> _Exercise prompt_:
Print all entries precisely as they are written.

——

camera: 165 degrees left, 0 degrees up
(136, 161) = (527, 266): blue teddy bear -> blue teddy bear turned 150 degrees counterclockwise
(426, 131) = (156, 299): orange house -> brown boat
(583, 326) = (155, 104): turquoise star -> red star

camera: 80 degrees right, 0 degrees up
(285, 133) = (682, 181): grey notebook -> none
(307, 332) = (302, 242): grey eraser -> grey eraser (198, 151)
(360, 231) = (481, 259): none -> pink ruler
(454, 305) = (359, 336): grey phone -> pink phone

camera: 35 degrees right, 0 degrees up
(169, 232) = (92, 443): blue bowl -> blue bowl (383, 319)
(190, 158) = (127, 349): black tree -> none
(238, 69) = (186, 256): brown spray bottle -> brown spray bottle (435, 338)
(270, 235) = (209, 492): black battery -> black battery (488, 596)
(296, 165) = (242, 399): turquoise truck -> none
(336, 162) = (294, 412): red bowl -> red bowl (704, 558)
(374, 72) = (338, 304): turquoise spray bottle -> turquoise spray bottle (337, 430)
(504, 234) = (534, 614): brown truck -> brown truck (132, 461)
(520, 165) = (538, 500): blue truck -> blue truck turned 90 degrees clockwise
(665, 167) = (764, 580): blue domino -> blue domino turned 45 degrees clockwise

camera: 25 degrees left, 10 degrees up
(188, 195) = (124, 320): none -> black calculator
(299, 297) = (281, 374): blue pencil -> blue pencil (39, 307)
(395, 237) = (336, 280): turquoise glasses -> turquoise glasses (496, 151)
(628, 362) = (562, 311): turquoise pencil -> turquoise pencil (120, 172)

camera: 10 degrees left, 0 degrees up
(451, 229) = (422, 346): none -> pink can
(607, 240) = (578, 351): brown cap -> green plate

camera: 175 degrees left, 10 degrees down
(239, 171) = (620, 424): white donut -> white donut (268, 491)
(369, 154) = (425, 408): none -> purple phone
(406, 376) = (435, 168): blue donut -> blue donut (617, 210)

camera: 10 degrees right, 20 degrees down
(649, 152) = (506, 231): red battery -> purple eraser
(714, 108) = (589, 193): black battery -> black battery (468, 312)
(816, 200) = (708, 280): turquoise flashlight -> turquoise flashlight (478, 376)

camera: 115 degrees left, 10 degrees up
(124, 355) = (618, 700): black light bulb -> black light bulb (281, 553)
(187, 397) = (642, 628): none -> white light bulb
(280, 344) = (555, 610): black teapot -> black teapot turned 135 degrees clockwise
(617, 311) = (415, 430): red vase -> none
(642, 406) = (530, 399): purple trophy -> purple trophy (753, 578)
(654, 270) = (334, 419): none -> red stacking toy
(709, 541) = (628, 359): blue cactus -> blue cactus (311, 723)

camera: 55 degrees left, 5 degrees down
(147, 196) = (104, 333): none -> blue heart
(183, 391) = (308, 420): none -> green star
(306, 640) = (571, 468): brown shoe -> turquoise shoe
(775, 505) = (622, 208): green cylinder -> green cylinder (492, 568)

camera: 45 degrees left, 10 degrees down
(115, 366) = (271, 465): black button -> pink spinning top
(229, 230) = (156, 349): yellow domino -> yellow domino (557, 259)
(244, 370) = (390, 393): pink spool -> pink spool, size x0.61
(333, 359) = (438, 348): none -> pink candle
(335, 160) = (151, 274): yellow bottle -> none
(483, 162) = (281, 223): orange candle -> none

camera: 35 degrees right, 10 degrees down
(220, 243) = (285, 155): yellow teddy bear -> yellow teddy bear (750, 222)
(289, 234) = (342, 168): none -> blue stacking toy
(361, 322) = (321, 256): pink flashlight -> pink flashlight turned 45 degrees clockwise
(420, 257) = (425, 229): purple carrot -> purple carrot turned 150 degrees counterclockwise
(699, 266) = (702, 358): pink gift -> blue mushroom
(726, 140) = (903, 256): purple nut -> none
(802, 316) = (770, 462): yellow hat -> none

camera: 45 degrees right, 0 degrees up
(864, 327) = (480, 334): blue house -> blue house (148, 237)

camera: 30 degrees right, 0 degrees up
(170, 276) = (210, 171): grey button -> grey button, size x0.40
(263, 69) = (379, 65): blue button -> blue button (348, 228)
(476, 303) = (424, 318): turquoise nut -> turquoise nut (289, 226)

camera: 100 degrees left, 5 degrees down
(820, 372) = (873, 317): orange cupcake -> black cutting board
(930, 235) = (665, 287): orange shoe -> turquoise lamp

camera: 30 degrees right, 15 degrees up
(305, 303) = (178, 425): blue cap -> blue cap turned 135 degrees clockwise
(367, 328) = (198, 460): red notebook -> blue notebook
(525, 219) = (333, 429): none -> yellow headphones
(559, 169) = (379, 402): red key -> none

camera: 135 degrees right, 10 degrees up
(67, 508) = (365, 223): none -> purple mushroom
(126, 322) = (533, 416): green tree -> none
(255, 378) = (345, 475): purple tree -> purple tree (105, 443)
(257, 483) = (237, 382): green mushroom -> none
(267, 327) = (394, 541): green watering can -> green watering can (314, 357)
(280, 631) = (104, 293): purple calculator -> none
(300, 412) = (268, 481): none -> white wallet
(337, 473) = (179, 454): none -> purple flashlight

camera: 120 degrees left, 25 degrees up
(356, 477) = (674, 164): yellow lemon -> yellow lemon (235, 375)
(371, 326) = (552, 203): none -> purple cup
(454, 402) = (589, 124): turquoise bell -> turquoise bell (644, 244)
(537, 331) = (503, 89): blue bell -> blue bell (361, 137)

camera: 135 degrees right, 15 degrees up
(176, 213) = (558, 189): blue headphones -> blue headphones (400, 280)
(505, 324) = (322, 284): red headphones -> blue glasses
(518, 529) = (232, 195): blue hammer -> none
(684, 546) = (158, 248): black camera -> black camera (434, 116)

——

> _Task output_:
camera: 165 degrees left, 0 degrees up
(136, 161) = (527, 266): blue teddy bear -> blue teddy bear turned 150 degrees counterclockwise
(426, 131) = (156, 299): orange house -> brown boat
(583, 326) = (155, 104): turquoise star -> red star

camera: 80 degrees right, 0 degrees up
(285, 133) = (682, 181): grey notebook -> none
(307, 332) = (302, 242): grey eraser -> grey eraser (198, 151)
(360, 231) = (481, 259): none -> pink ruler
(454, 305) = (359, 336): grey phone -> pink phone

camera: 35 degrees right, 0 degrees up
(169, 232) = (92, 443): blue bowl -> blue bowl (383, 319)
(190, 158) = (127, 349): black tree -> none
(238, 69) = (186, 256): brown spray bottle -> brown spray bottle (435, 338)
(270, 235) = (209, 492): black battery -> black battery (488, 596)
(296, 165) = (242, 399): turquoise truck -> none
(336, 162) = (294, 412): red bowl -> red bowl (704, 558)
(374, 72) = (338, 304): turquoise spray bottle -> turquoise spray bottle (337, 430)
(504, 234) = (534, 614): brown truck -> brown truck (132, 461)
(520, 165) = (538, 500): blue truck -> blue truck turned 90 degrees clockwise
(665, 167) = (764, 580): blue domino -> blue domino turned 45 degrees clockwise

camera: 25 degrees left, 10 degrees up
(188, 195) = (124, 320): none -> black calculator
(299, 297) = (281, 374): blue pencil -> blue pencil (39, 307)
(395, 237) = (336, 280): turquoise glasses -> turquoise glasses (496, 151)
(628, 362) = (562, 311): turquoise pencil -> turquoise pencil (120, 172)

camera: 10 degrees left, 0 degrees up
(451, 229) = (422, 346): none -> pink can
(607, 240) = (578, 351): brown cap -> green plate

camera: 175 degrees left, 10 degrees down
(239, 171) = (620, 424): white donut -> white donut (268, 491)
(369, 154) = (425, 408): none -> purple phone
(406, 376) = (435, 168): blue donut -> blue donut (617, 210)

camera: 10 degrees right, 20 degrees down
(649, 152) = (506, 231): red battery -> purple eraser
(714, 108) = (589, 193): black battery -> black battery (468, 312)
(816, 200) = (708, 280): turquoise flashlight -> turquoise flashlight (478, 376)

camera: 115 degrees left, 10 degrees up
(124, 355) = (618, 700): black light bulb -> black light bulb (281, 553)
(187, 397) = (642, 628): none -> white light bulb
(280, 344) = (555, 610): black teapot -> black teapot turned 135 degrees clockwise
(617, 311) = (415, 430): red vase -> none
(642, 406) = (530, 399): purple trophy -> purple trophy (753, 578)
(654, 270) = (334, 419): none -> red stacking toy
(709, 541) = (628, 359): blue cactus -> blue cactus (311, 723)

camera: 55 degrees left, 5 degrees down
(147, 196) = (104, 333): none -> blue heart
(183, 391) = (308, 420): none -> green star
(306, 640) = (571, 468): brown shoe -> turquoise shoe
(775, 505) = (622, 208): green cylinder -> green cylinder (492, 568)

camera: 45 degrees left, 10 degrees down
(115, 366) = (271, 465): black button -> pink spinning top
(229, 230) = (156, 349): yellow domino -> yellow domino (557, 259)
(244, 370) = (390, 393): pink spool -> pink spool, size x0.61
(333, 359) = (438, 348): none -> pink candle
(335, 160) = (151, 274): yellow bottle -> none
(483, 162) = (281, 223): orange candle -> none

camera: 35 degrees right, 10 degrees down
(220, 243) = (285, 155): yellow teddy bear -> yellow teddy bear (750, 222)
(289, 234) = (342, 168): none -> blue stacking toy
(361, 322) = (321, 256): pink flashlight -> pink flashlight turned 45 degrees clockwise
(420, 257) = (425, 229): purple carrot -> purple carrot turned 150 degrees counterclockwise
(699, 266) = (702, 358): pink gift -> blue mushroom
(726, 140) = (903, 256): purple nut -> none
(802, 316) = (770, 462): yellow hat -> none

camera: 45 degrees right, 0 degrees up
(864, 327) = (480, 334): blue house -> blue house (148, 237)

camera: 30 degrees right, 0 degrees up
(170, 276) = (210, 171): grey button -> grey button, size x0.40
(263, 69) = (379, 65): blue button -> blue button (348, 228)
(476, 303) = (424, 318): turquoise nut -> turquoise nut (289, 226)

camera: 100 degrees left, 5 degrees down
(820, 372) = (873, 317): orange cupcake -> black cutting board
(930, 235) = (665, 287): orange shoe -> turquoise lamp

camera: 30 degrees right, 15 degrees up
(305, 303) = (178, 425): blue cap -> blue cap turned 135 degrees clockwise
(367, 328) = (198, 460): red notebook -> blue notebook
(525, 219) = (333, 429): none -> yellow headphones
(559, 169) = (379, 402): red key -> none

camera: 135 degrees right, 10 degrees up
(67, 508) = (365, 223): none -> purple mushroom
(126, 322) = (533, 416): green tree -> none
(255, 378) = (345, 475): purple tree -> purple tree (105, 443)
(257, 483) = (237, 382): green mushroom -> none
(267, 327) = (394, 541): green watering can -> green watering can (314, 357)
(280, 631) = (104, 293): purple calculator -> none
(300, 412) = (268, 481): none -> white wallet
(337, 473) = (179, 454): none -> purple flashlight

camera: 120 degrees left, 25 degrees up
(356, 477) = (674, 164): yellow lemon -> yellow lemon (235, 375)
(371, 326) = (552, 203): none -> purple cup
(454, 402) = (589, 124): turquoise bell -> turquoise bell (644, 244)
(537, 331) = (503, 89): blue bell -> blue bell (361, 137)

camera: 135 degrees right, 15 degrees up
(176, 213) = (558, 189): blue headphones -> blue headphones (400, 280)
(505, 324) = (322, 284): red headphones -> blue glasses
(518, 529) = (232, 195): blue hammer -> none
(684, 546) = (158, 248): black camera -> black camera (434, 116)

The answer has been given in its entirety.